* Assignment *
Reproduce the listing below word for word, beginning with its first line and stopping after the line that contains "Yes, it is in front of point (805, 580).".

--- START ---

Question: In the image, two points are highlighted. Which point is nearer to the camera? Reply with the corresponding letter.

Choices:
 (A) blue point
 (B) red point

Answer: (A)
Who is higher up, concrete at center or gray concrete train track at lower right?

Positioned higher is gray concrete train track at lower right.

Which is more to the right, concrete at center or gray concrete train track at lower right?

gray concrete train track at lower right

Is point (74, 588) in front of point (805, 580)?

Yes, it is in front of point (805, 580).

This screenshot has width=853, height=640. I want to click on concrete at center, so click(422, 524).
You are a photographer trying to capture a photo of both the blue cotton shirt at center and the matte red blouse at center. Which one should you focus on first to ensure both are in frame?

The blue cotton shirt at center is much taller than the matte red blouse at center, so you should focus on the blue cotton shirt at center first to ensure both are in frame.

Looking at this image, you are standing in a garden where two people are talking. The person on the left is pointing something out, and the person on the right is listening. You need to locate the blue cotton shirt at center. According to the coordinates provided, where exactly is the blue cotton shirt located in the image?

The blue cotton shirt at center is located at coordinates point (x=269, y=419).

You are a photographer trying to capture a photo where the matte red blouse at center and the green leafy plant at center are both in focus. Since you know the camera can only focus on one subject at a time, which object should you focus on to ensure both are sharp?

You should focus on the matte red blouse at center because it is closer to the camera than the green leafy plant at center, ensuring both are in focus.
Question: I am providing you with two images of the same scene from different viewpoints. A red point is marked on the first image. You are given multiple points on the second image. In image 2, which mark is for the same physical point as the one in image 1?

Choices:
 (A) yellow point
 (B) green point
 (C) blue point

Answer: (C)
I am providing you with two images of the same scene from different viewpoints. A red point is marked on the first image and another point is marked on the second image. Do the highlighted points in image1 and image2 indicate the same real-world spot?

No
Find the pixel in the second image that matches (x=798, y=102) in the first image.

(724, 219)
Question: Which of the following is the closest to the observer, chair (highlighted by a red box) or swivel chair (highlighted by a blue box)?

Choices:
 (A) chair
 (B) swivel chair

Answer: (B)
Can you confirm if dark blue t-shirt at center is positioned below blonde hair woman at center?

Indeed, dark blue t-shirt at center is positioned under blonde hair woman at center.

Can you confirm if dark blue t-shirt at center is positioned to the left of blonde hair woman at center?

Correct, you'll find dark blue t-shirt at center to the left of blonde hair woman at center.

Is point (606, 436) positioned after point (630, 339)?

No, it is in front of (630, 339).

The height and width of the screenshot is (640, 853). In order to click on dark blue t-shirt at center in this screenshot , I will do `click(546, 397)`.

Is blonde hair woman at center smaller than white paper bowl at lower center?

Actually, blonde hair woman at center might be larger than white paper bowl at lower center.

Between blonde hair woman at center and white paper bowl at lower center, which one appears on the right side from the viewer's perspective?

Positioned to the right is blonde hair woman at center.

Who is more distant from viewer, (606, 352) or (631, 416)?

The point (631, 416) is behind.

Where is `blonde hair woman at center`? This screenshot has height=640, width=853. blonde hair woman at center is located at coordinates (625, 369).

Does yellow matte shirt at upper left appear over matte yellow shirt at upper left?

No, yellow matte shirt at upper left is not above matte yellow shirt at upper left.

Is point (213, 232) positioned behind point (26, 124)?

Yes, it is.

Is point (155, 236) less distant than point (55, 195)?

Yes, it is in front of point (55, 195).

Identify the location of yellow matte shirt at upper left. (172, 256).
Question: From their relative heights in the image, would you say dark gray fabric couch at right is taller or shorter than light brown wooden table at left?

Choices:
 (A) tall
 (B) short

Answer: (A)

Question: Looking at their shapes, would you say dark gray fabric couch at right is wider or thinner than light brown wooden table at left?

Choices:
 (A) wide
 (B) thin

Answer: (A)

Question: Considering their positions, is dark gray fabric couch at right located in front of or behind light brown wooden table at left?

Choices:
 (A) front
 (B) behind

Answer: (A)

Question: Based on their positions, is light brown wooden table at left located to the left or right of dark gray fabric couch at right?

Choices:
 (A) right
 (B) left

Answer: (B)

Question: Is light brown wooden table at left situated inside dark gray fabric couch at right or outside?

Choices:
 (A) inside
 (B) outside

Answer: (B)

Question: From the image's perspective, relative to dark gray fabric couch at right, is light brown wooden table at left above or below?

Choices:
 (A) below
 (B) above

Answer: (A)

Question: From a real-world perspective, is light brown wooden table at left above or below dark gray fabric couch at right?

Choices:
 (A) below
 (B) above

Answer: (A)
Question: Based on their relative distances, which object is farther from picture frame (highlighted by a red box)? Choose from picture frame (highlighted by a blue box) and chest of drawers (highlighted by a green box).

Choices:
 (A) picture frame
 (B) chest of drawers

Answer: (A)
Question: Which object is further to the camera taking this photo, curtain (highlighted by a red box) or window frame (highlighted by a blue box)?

--- END ---

* Response box *
Question: In the image, two points are highlighted. Which point is nearer to the camera? Reply with the corresponding letter.

Choices:
 (A) blue point
 (B) red point

Answer: (A)
Who is higher up, concrete at center or gray concrete train track at lower right?

Positioned higher is gray concrete train track at lower right.

Which is more to the right, concrete at center or gray concrete train track at lower right?

gray concrete train track at lower right

Is point (74, 588) in front of point (805, 580)?

Yes, it is in front of point (805, 580).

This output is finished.